:: Problem statement ::
In the records that follow, find each line containing "right" and copy it.

◆ ◆ ◆

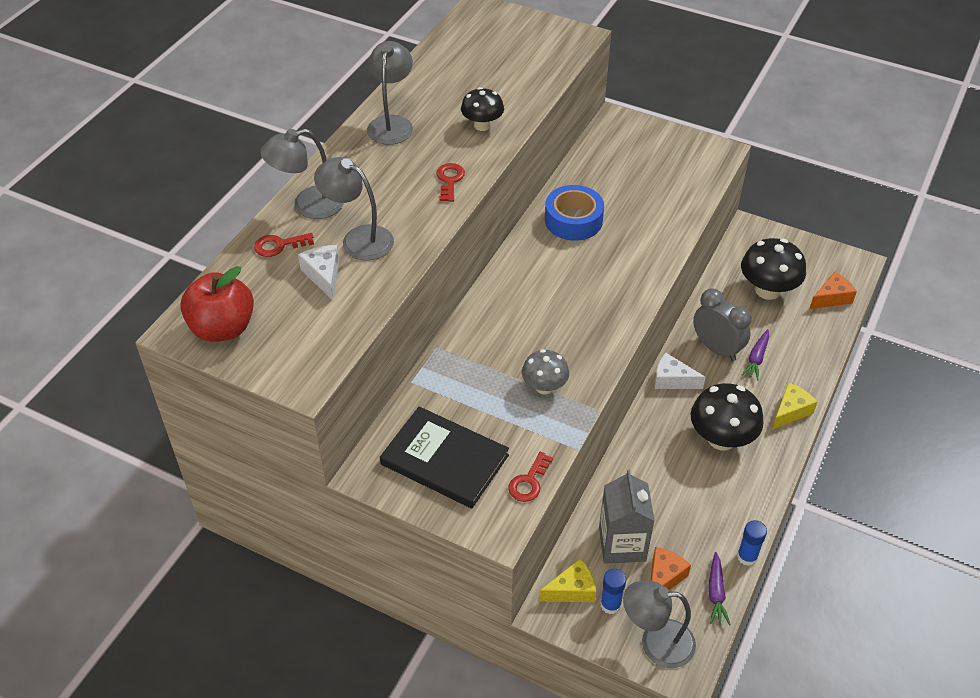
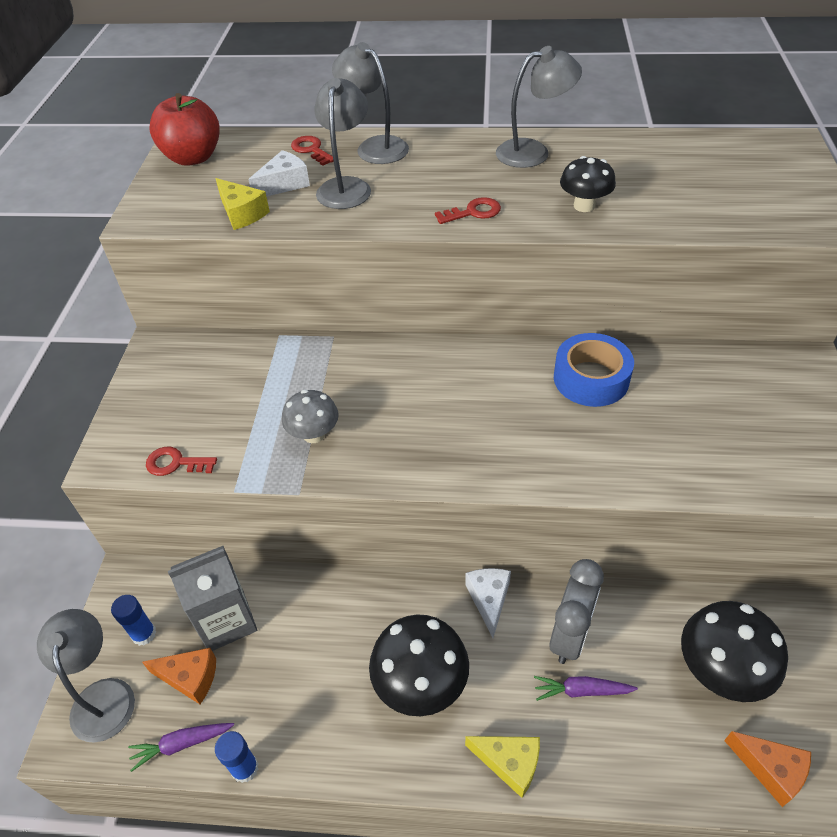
camera: 70 degrees right, 0 degrees up
(444, 460) = (187, 390): black book -> none
(572, 590) = (155, 591): yellow cheese -> yellow cheese (242, 213)

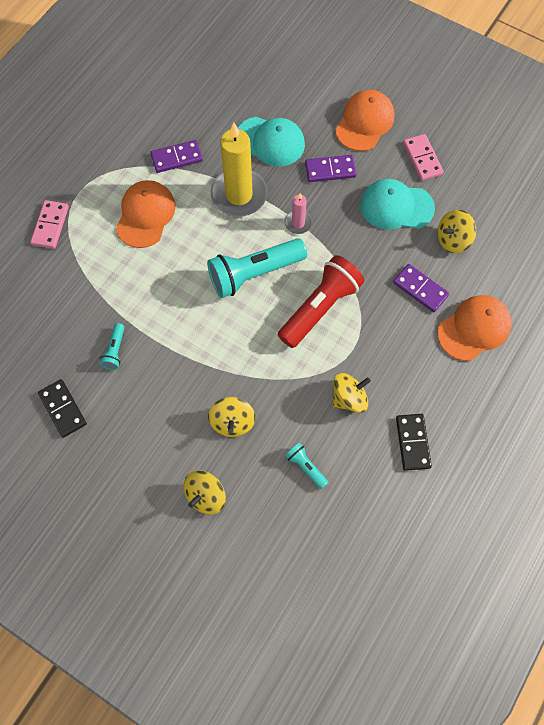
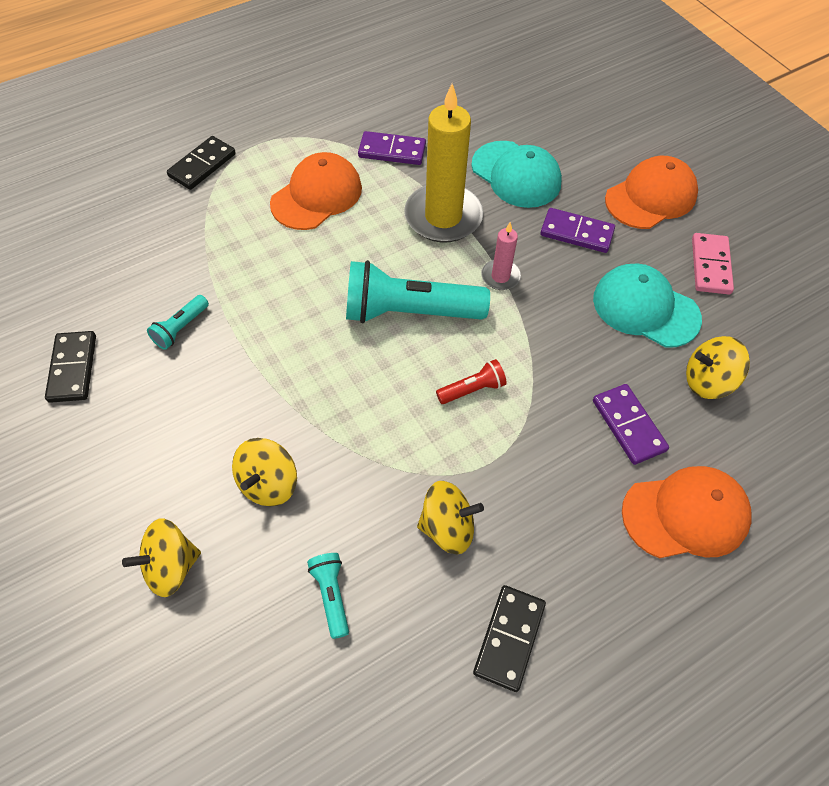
camera: 25 degrees right, 10 degrees down
(50, 226) = (202, 165): pink domino -> black domino
(320, 308) = (472, 389): red flashlight -> red flashlight, size x0.46

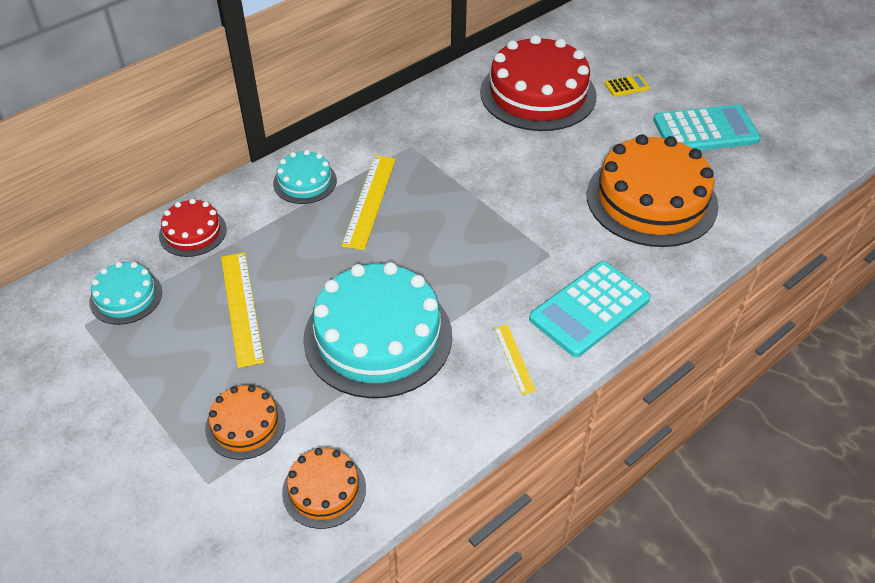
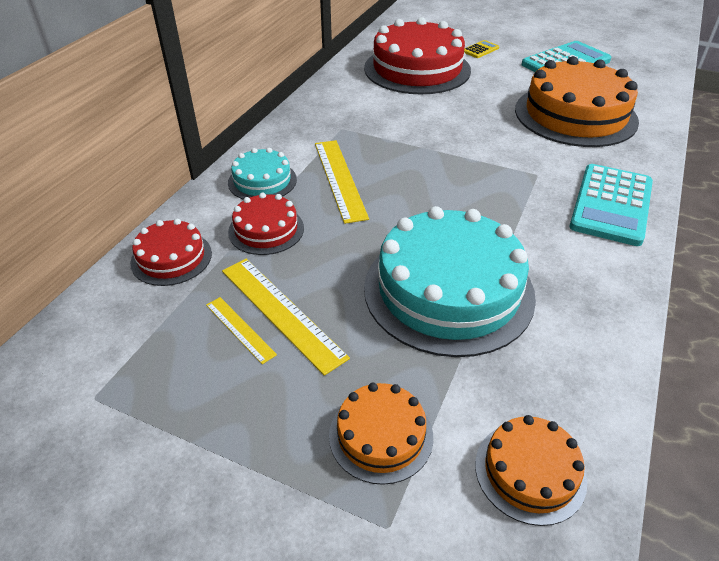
camera: 25 degrees left, 5 degrees down
(126, 297) = (131, 348): turquoise cake -> none
(277, 231) = (266, 230): none -> red cake
(514, 359) = (591, 265): yellow ruler -> yellow ruler (240, 329)

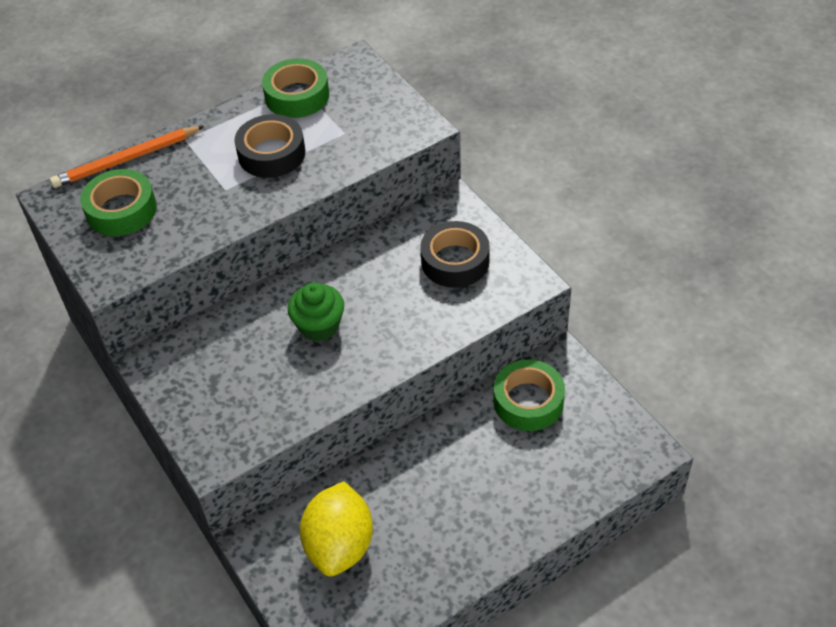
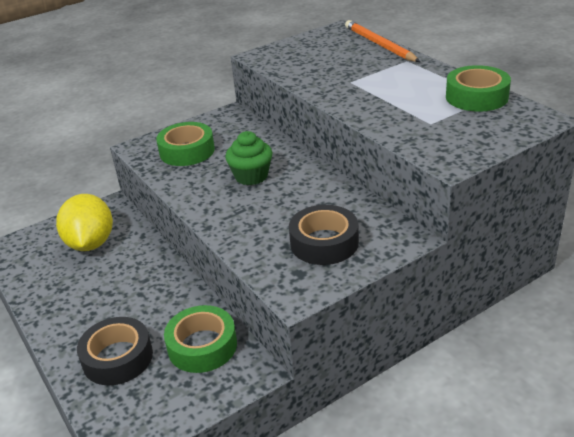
camera: 90 degrees right, 15 degrees down
(121, 210) = (325, 50): green tape -> green tape (187, 151)
(271, 154) = (395, 94): black tape -> black tape (117, 358)
(340, 545) = (91, 243): yellow lemon -> yellow lemon turned 75 degrees clockwise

◆ ◆ ◆

:: Completed exercise ::
camera: 70 degrees right, 0 degrees up
camera: 25 degrees right, 10 degrees down
camera: 90 degrees right, 15 degrees down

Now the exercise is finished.